_WHAT YOU WILL DO_
Retype exactly the lines from the one with "black brick H5:H8 level 1 -> none" down to the final line of the material below, both included, and nothing more.

>>

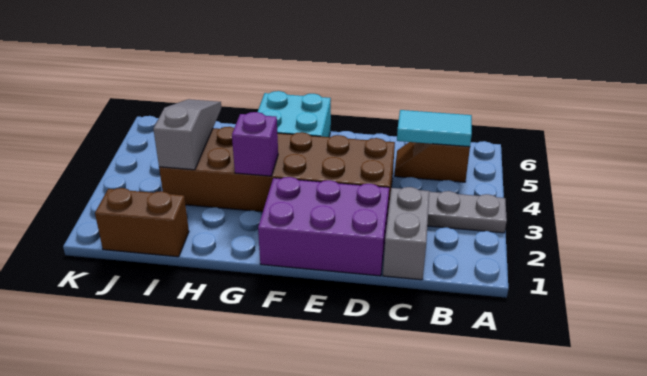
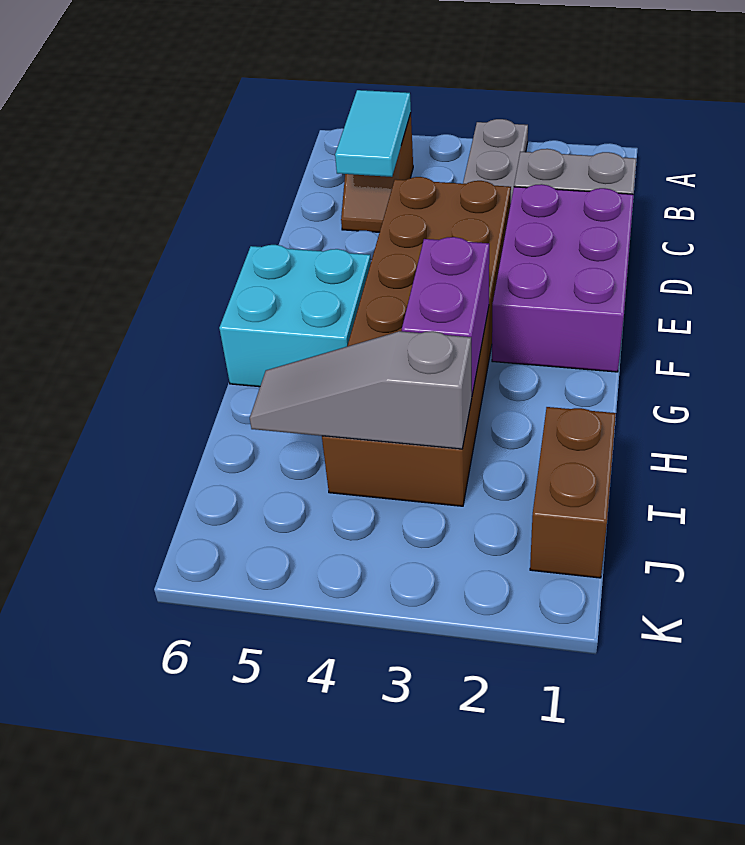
purple brick G3 level 2 -> purple brick G3:H3 level 2

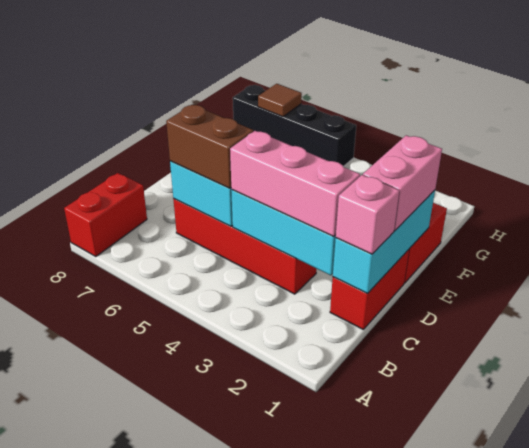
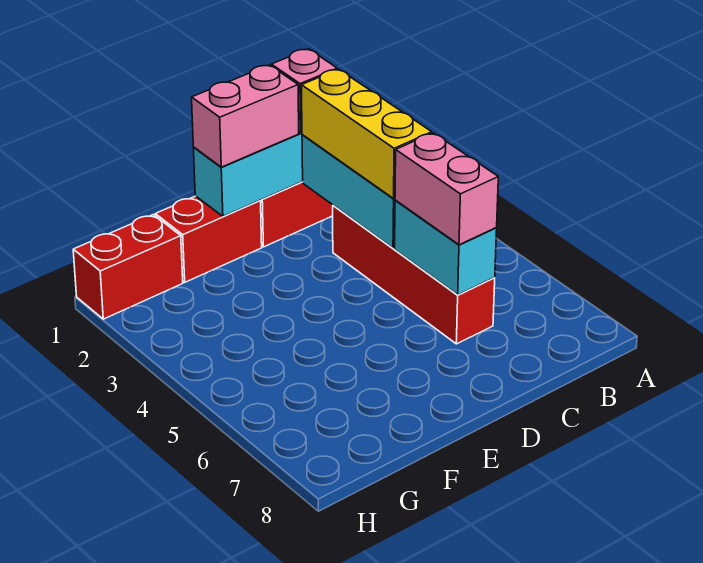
red brick A8:B8 level 1 -> red brick G1:H1 level 1
pink brick C2:C4 level 3 -> yellow brick C2:C4 level 3
brown brick C5:C6 level 3 -> pink brick C5:C6 level 3
black brick H5:H8 level 1 -> none
brown tile H7 level 2 -> none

<<

_ANSWER FOR THE TASK_
black brick H5:H8 level 1 -> none
brown tile H7 level 2 -> none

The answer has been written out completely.